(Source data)
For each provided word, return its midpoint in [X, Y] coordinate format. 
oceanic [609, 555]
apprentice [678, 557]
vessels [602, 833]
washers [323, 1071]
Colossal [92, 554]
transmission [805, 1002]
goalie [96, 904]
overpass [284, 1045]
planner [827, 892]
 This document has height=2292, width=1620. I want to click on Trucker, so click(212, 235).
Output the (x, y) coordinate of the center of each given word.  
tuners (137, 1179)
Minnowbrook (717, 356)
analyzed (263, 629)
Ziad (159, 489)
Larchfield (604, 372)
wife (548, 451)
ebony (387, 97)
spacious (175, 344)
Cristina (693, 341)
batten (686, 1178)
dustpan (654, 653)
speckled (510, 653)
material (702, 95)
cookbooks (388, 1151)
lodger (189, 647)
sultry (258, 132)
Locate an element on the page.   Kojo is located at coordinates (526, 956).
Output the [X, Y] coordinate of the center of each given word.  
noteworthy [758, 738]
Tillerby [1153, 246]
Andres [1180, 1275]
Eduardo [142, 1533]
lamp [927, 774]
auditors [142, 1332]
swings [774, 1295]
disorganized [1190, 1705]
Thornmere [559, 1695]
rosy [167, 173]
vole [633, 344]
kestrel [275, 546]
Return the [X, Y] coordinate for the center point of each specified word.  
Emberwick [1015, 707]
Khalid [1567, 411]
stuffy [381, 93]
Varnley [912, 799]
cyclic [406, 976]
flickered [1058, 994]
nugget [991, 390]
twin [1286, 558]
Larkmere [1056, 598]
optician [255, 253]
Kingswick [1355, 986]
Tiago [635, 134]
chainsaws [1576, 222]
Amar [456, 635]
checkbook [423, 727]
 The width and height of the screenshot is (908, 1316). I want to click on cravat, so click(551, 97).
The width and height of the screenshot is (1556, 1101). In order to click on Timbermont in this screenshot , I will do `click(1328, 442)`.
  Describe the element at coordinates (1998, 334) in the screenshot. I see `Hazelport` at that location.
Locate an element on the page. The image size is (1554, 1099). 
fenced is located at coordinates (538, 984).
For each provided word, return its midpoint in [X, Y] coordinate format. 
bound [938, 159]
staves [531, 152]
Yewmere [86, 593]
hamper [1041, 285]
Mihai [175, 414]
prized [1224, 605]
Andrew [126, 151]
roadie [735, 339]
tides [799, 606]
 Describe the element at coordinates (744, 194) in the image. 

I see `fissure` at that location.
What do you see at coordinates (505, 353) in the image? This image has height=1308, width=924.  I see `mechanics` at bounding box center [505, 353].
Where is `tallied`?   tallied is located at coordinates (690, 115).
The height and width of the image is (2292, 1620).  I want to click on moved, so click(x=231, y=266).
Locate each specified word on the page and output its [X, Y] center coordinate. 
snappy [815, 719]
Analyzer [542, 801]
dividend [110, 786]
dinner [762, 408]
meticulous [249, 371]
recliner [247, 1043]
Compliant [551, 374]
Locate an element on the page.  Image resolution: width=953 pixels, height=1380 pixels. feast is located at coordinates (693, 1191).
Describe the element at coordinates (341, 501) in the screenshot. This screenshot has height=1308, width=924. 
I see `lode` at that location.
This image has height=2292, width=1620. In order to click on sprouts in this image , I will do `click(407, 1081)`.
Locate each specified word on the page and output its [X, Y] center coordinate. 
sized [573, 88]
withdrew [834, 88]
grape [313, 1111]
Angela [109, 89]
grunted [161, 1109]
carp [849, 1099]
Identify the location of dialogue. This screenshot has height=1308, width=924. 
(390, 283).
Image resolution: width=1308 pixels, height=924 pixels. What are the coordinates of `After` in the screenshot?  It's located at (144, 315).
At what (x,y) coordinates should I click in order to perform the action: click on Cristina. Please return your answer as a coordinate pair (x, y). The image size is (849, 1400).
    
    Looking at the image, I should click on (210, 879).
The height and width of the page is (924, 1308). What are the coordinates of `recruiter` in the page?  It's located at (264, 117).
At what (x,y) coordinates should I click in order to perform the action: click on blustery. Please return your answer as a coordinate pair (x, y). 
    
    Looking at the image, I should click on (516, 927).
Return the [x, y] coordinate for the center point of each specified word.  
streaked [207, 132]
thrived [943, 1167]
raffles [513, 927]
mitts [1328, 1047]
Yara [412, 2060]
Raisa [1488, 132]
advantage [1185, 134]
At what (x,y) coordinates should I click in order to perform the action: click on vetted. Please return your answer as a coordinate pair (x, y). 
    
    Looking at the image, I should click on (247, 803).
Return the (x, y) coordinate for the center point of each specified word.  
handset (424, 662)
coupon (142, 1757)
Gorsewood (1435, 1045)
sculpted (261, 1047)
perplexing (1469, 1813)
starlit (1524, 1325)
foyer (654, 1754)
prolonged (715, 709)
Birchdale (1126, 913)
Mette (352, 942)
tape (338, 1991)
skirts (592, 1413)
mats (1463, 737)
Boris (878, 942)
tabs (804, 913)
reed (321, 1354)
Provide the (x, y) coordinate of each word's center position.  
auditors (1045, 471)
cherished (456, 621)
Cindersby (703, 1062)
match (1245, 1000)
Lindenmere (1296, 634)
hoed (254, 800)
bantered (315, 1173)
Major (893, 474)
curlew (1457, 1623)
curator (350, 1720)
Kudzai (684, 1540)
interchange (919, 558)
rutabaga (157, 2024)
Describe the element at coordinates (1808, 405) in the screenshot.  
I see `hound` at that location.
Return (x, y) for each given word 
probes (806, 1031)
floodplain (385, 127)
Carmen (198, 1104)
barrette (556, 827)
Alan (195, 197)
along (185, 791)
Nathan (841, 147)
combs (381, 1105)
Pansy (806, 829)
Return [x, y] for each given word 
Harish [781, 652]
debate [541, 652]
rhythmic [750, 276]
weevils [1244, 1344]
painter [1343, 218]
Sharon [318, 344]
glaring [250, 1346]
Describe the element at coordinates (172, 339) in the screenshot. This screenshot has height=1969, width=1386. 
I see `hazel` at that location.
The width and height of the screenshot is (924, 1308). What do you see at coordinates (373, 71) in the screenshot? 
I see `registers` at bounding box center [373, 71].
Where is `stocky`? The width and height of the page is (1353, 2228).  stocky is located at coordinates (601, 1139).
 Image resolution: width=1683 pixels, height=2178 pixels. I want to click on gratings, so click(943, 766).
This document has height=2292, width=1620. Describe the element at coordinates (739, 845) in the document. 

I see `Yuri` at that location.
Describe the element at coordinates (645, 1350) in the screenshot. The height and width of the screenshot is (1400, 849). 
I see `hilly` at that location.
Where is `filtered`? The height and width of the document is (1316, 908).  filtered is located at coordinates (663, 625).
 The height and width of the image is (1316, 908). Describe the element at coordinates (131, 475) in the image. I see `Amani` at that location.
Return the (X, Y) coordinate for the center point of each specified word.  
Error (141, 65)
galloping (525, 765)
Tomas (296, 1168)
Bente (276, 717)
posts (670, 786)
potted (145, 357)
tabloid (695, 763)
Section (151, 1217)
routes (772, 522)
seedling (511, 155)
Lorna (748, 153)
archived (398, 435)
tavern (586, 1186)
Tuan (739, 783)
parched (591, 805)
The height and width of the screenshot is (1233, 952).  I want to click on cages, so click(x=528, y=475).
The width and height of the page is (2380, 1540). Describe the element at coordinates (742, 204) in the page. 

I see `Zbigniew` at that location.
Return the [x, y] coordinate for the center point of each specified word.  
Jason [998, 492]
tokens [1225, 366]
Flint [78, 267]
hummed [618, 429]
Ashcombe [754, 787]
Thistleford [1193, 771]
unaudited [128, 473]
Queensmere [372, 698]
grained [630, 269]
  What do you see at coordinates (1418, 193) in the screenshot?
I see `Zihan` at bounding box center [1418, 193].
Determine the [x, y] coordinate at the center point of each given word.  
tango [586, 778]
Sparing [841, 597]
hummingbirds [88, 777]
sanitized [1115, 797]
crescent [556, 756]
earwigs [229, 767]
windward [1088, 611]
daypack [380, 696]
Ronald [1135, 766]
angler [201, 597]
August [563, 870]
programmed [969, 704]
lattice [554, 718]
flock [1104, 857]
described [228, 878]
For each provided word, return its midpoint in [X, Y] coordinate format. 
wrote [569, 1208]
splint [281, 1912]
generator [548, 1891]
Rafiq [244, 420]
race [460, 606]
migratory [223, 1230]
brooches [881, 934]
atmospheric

• Requirements
Reproduce the part of the records that opens with the line containing "skirts (592, 1413)" and closes with the line containing "Carmen (198, 1104)", swapping "curator" for "archivist" and leaving everything else unchanged.

• Written response
skirts (592, 1413)
mats (1463, 737)
Boris (878, 942)
tabs (804, 913)
reed (321, 1354)
Provide the (x, y) coordinate of each word's center position.  
auditors (1045, 471)
cherished (456, 621)
Cindersby (703, 1062)
match (1245, 1000)
Lindenmere (1296, 634)
hoed (254, 800)
bantered (315, 1173)
Major (893, 474)
curlew (1457, 1623)
archivist (350, 1720)
Kudzai (684, 1540)
interchange (919, 558)
rutabaga (157, 2024)
Describe the element at coordinates (1808, 405) in the screenshot.  
I see `hound` at that location.
Return (x, y) for each given word 
probes (806, 1031)
floodplain (385, 127)
Carmen (198, 1104)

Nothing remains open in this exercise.